**What the exercise asks**
Could you copy out the entries below exactly, starting at the line that contains "pink line: rotated 36 degrees clockwise" and ending at the line that contains "yellow hexagon: moved 7 px left, 3 px up", with both of those lines included and the pictures left out?

* start *

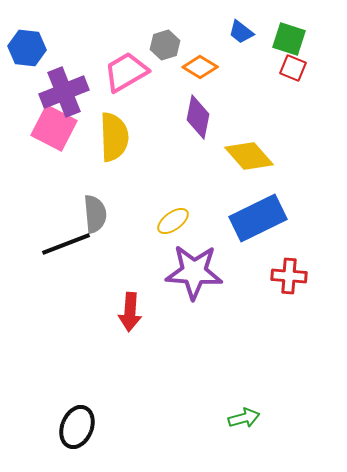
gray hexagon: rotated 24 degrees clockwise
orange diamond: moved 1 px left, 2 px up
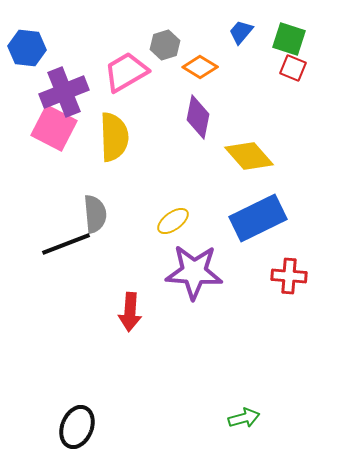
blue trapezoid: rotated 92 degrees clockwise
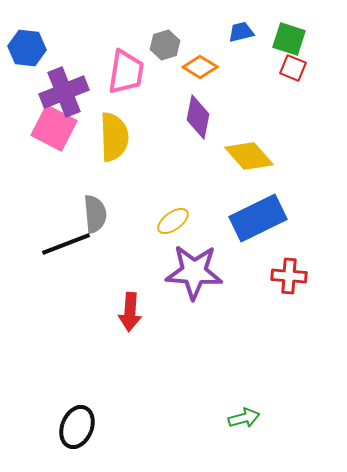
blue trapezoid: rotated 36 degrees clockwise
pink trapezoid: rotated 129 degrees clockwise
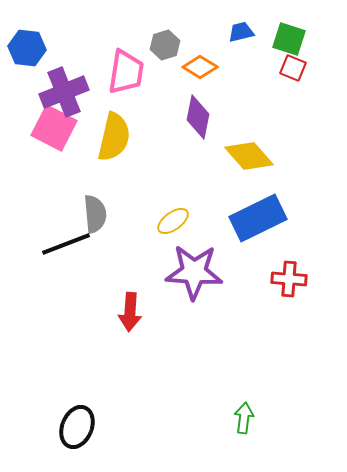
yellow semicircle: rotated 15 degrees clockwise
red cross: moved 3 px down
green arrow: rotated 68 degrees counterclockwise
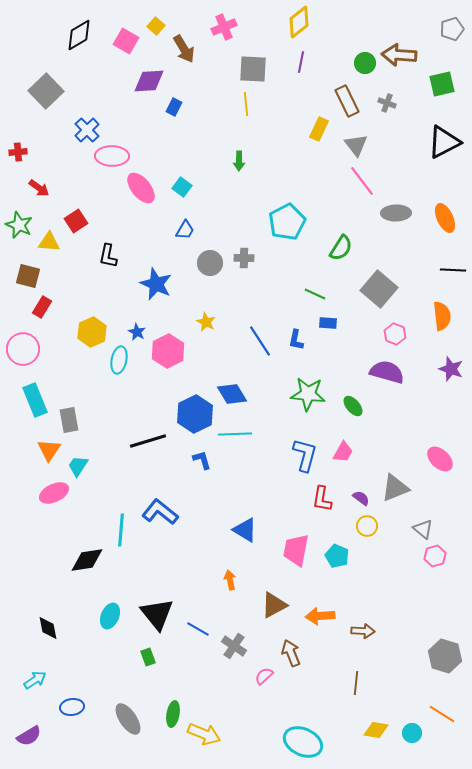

* end *
* start *

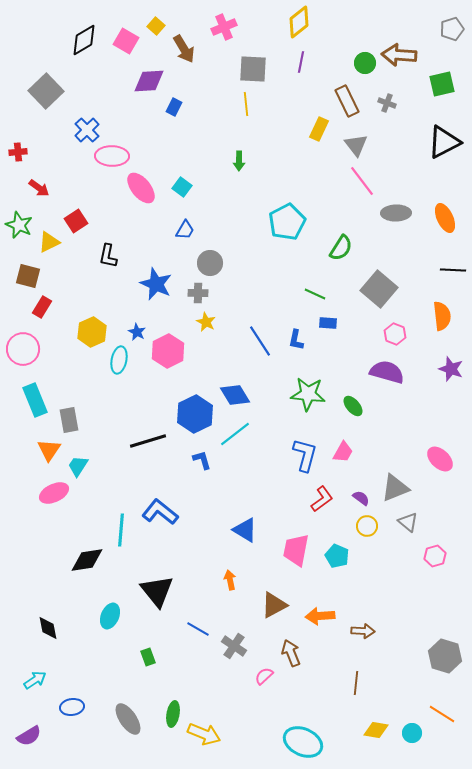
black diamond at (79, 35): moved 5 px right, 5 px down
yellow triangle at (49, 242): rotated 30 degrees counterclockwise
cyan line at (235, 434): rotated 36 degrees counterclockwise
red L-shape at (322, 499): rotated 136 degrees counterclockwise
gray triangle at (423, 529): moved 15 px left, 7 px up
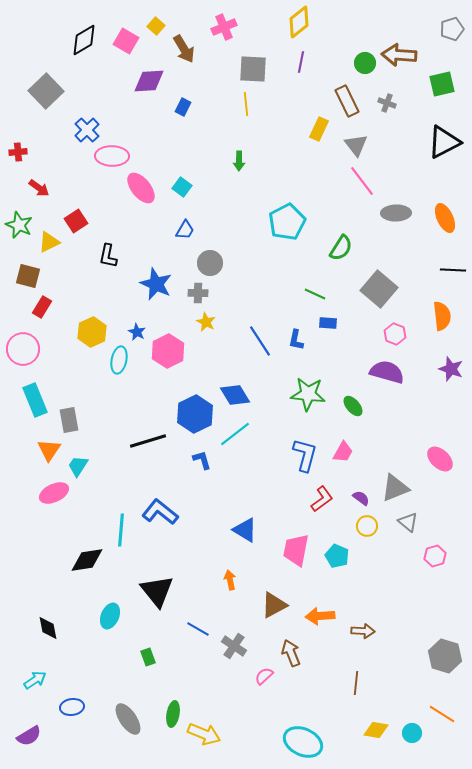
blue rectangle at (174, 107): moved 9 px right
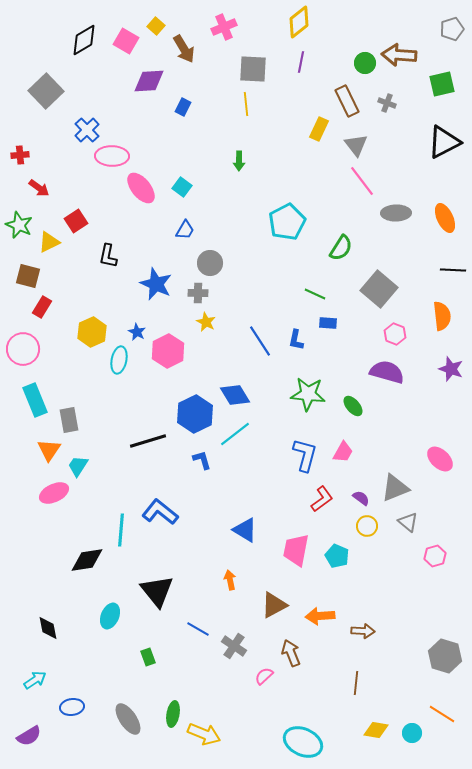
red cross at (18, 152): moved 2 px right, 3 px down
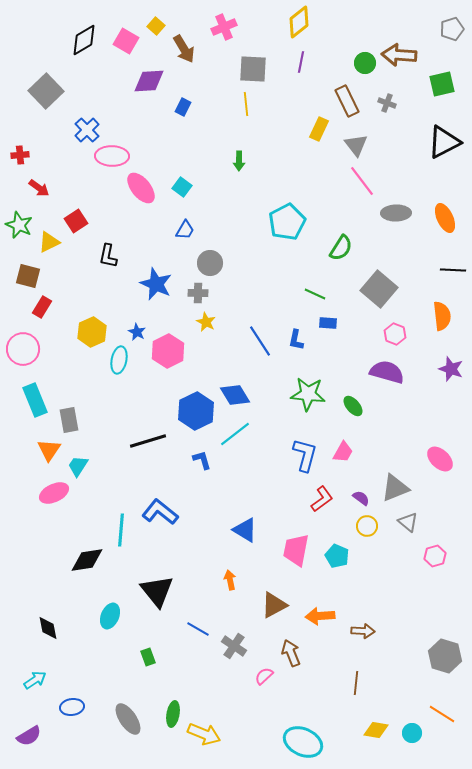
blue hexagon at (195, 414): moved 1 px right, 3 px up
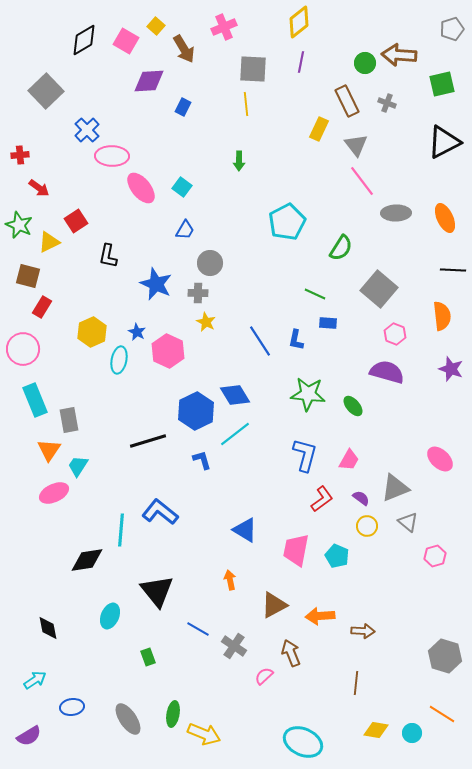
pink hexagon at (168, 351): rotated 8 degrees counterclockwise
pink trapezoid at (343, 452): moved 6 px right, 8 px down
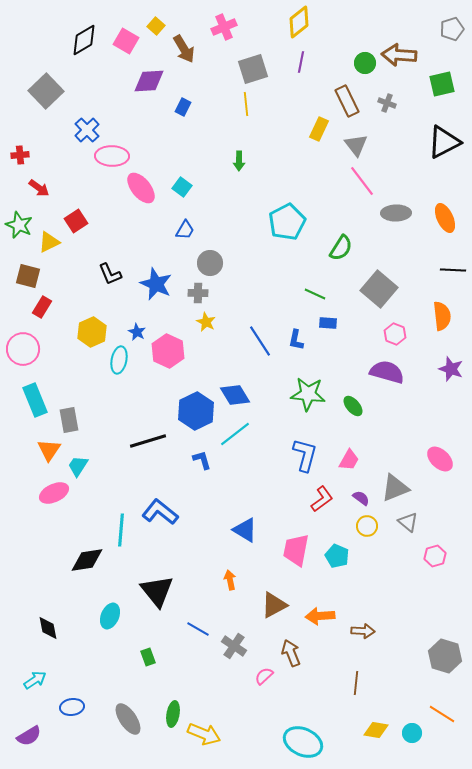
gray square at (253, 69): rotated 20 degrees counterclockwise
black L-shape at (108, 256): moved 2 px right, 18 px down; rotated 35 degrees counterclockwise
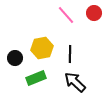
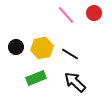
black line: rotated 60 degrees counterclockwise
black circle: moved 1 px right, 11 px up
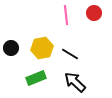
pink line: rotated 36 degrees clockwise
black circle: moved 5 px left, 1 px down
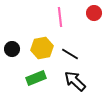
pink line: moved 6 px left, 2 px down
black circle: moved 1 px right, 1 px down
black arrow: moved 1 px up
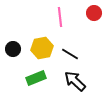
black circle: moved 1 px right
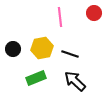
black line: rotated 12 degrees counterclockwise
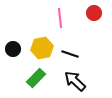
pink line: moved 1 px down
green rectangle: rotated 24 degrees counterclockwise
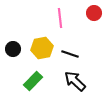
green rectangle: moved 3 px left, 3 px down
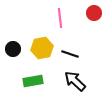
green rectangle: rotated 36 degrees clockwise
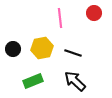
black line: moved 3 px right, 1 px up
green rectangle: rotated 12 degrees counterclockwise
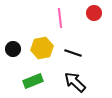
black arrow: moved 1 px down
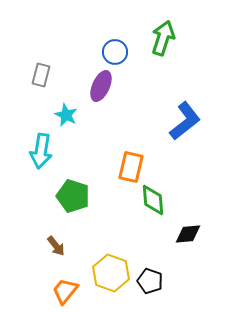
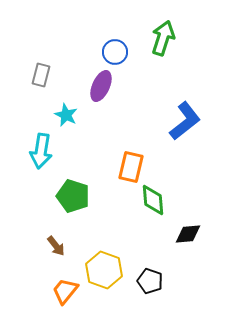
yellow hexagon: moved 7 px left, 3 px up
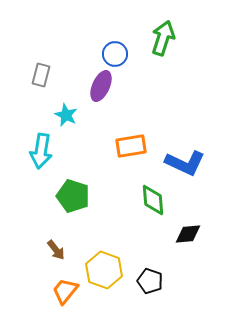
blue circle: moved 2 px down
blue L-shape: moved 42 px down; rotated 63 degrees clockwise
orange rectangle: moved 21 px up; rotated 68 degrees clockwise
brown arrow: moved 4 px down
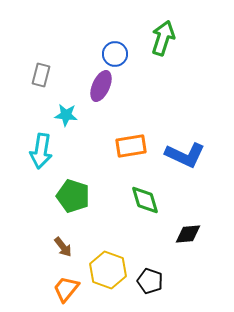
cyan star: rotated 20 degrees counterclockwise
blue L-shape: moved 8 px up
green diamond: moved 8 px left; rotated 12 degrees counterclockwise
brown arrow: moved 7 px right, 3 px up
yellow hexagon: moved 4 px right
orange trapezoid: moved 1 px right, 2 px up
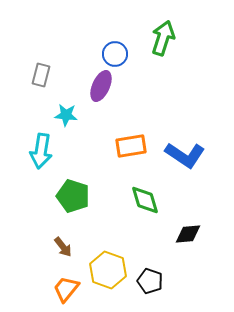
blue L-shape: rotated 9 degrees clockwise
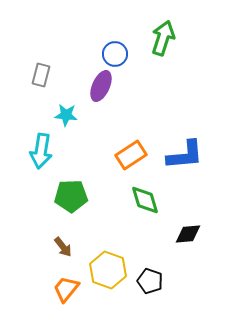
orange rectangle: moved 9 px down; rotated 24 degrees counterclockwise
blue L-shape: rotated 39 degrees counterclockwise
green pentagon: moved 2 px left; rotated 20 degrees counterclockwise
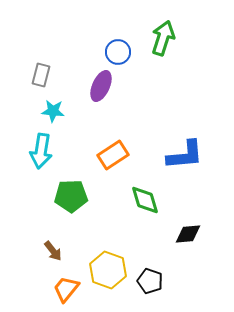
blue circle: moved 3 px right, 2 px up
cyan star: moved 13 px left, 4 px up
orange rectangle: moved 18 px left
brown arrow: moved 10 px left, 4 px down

* end *

**Answer**
pink line: rotated 36 degrees clockwise
black circle: moved 5 px left, 1 px down
pink line: moved 6 px left, 2 px down
black circle: moved 1 px right, 1 px down
black arrow: moved 1 px up
black circle: moved 1 px right
black line: rotated 12 degrees counterclockwise
pink line: moved 1 px down
green rectangle: rotated 24 degrees counterclockwise
green rectangle: moved 3 px left, 3 px down
green rectangle: rotated 36 degrees clockwise
black line: moved 3 px right, 1 px up
green rectangle: rotated 12 degrees counterclockwise
black arrow: moved 1 px down
yellow hexagon: moved 7 px left, 3 px up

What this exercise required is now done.